BRIEF: Give back, character for character, the line that includes "red brick C2:C7" and all lines beneath it in the data.

Items listed in a dataset:
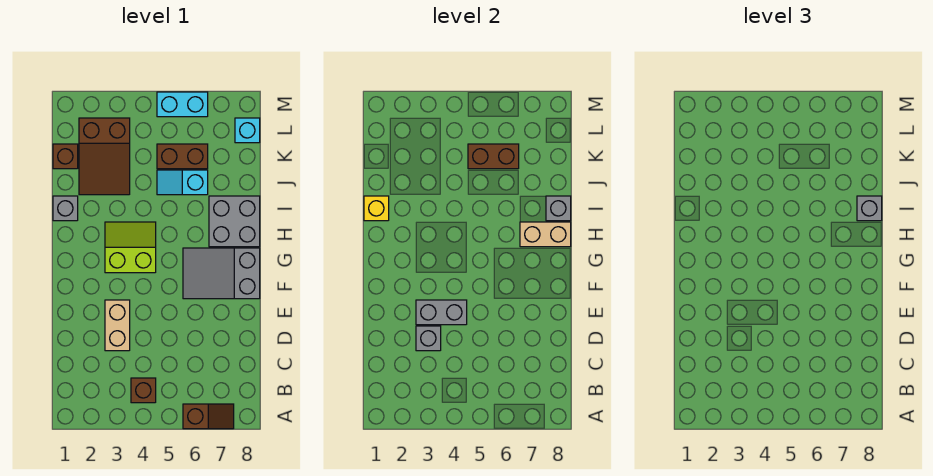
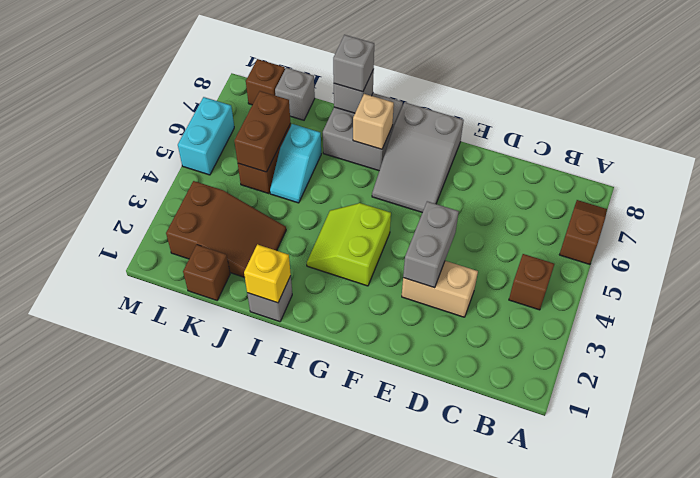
grey brick D3 level 2 -> grey brick K8 level 1
tan brick H7:H8 level 2 -> tan brick H7 level 2
cyan brick L8 level 1 -> brown brick L8 level 1

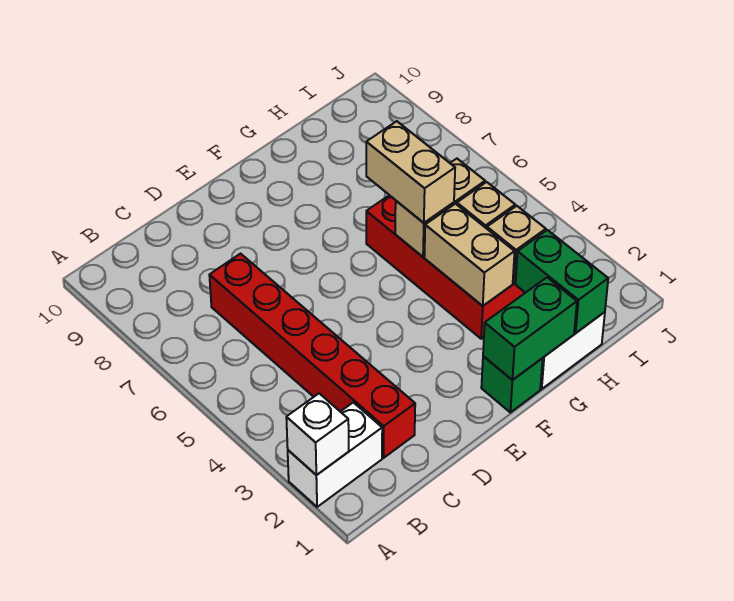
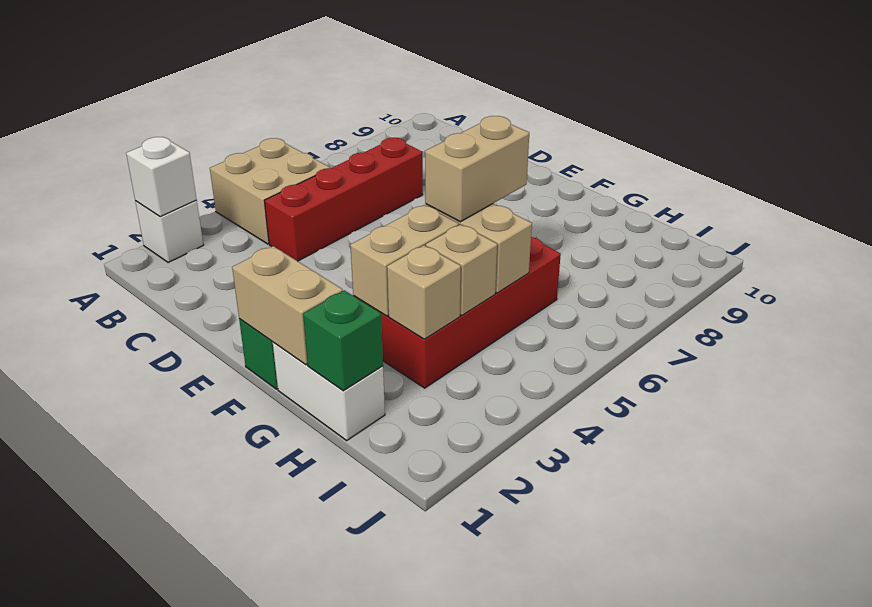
white brick A2:B2 level 1 -> white brick A2 level 1
none -> tan brick A4:B5 level 1
red brick C2:C7 level 1 -> red brick C4:C7 level 1
green brick F1:G1 level 2 -> tan brick F1:G1 level 2
green brick H1:H2 level 2 -> green brick H1 level 2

ANSWER SPACE:
red brick C2:C7 level 1 -> red brick C4:C7 level 1
green brick F1:G1 level 2 -> tan brick F1:G1 level 2
green brick H1:H2 level 2 -> green brick H1 level 2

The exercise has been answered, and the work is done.